--- Begin GIVEN INFORMATION ---
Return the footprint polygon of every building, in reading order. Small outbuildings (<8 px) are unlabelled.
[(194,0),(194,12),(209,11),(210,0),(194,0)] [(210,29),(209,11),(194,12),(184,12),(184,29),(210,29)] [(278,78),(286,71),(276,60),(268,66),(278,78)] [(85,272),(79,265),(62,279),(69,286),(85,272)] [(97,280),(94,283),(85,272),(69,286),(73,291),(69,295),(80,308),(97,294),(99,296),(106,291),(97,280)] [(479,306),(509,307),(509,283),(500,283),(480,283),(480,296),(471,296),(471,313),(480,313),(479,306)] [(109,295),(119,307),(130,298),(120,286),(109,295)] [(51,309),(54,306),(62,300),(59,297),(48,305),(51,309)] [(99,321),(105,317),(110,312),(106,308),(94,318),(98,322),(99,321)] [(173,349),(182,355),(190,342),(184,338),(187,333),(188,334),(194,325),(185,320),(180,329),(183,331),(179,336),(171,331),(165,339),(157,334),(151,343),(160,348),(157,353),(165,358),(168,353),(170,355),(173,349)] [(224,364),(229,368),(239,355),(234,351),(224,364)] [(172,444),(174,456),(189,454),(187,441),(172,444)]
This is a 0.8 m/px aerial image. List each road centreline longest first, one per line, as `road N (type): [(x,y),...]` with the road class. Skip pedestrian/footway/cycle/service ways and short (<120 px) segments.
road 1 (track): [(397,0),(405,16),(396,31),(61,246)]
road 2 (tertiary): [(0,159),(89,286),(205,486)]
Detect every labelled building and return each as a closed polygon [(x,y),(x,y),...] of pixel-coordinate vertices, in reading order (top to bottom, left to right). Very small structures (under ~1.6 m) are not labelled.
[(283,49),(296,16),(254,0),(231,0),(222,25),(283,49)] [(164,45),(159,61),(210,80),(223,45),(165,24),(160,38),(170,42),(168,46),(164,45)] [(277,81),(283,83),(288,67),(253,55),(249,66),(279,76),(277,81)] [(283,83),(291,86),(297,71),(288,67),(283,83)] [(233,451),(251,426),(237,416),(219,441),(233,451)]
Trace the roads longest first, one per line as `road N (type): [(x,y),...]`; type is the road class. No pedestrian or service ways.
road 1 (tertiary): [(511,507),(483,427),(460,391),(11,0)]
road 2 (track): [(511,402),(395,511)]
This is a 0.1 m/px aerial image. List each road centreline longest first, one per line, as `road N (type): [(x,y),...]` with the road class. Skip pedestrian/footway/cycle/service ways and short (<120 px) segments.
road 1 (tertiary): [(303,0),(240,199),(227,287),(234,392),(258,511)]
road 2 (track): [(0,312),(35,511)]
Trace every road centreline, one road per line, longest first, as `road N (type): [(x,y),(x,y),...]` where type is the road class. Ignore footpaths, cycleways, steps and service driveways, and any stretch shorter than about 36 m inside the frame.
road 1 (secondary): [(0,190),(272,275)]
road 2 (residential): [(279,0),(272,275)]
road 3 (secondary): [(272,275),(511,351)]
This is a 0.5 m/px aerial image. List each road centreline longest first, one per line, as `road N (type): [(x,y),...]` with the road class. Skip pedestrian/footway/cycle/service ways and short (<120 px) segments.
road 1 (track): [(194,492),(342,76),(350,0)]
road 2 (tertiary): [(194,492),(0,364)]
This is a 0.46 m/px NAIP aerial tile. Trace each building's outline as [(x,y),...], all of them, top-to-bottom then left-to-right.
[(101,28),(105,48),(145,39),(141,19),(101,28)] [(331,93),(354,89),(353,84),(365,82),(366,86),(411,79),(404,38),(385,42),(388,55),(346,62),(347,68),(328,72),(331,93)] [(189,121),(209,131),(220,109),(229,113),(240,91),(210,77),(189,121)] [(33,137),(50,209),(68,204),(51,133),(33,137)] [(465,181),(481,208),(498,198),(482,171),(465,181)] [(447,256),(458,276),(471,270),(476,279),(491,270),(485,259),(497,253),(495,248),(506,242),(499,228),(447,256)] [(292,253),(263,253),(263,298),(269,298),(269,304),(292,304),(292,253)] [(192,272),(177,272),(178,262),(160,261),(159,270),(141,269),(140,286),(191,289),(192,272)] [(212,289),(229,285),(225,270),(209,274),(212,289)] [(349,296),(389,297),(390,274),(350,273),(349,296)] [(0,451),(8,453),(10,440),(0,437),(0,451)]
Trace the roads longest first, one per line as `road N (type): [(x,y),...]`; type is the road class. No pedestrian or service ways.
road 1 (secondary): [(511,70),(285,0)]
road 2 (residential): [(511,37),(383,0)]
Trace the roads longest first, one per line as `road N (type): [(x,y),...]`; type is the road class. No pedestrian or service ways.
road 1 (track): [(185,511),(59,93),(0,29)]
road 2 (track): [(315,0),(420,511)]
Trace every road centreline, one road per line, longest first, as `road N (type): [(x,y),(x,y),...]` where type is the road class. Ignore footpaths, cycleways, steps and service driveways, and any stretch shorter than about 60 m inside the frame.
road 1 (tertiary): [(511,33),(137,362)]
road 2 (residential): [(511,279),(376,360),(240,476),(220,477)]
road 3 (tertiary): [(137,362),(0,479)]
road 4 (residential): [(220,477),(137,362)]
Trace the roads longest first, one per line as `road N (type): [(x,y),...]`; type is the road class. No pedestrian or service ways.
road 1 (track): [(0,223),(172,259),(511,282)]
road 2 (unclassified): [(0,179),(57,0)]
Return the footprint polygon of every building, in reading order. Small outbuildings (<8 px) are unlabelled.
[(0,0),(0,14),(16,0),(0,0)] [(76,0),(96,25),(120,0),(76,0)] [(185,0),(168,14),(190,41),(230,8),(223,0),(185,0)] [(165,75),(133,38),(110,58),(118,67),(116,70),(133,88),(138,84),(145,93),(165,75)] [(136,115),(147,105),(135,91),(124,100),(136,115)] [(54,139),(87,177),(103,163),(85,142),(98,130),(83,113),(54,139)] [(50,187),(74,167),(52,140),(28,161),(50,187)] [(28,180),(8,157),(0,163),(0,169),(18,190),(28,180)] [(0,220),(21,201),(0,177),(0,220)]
--- End GIVEN INFORMATION ---
== REQUIRED WORK ==
Extract the lines from the start of the records through the one containing "road 2 (tertiary): [(0,159),(89,286),(205,486)]", both ends included, and reproduce them without any change.

== TASK SOLUTION ==
Return the footprint polygon of every building, in reading order. Small outbuildings (<8 px) are unlabelled.
[(194,0),(194,12),(209,11),(210,0),(194,0)] [(210,29),(209,11),(194,12),(184,12),(184,29),(210,29)] [(278,78),(286,71),(276,60),(268,66),(278,78)] [(85,272),(79,265),(62,279),(69,286),(85,272)] [(97,280),(94,283),(85,272),(69,286),(73,291),(69,295),(80,308),(97,294),(99,296),(106,291),(97,280)] [(479,306),(509,307),(509,283),(500,283),(480,283),(480,296),(471,296),(471,313),(480,313),(479,306)] [(109,295),(119,307),(130,298),(120,286),(109,295)] [(51,309),(54,306),(62,300),(59,297),(48,305),(51,309)] [(99,321),(105,317),(110,312),(106,308),(94,318),(98,322),(99,321)] [(173,349),(182,355),(190,342),(184,338),(187,333),(188,334),(194,325),(185,320),(180,329),(183,331),(179,336),(171,331),(165,339),(157,334),(151,343),(160,348),(157,353),(165,358),(168,353),(170,355),(173,349)] [(224,364),(229,368),(239,355),(234,351),(224,364)] [(172,444),(174,456),(189,454),(187,441),(172,444)]
This is a 0.8 m/px aerial image. List each road centreline longest first, one per line, as `road N (type): [(x,y),...]` with the road class. Skip pedestrian/footway/cycle/service ways and short (<120 px) segments.
road 1 (track): [(397,0),(405,16),(396,31),(61,246)]
road 2 (tertiary): [(0,159),(89,286),(205,486)]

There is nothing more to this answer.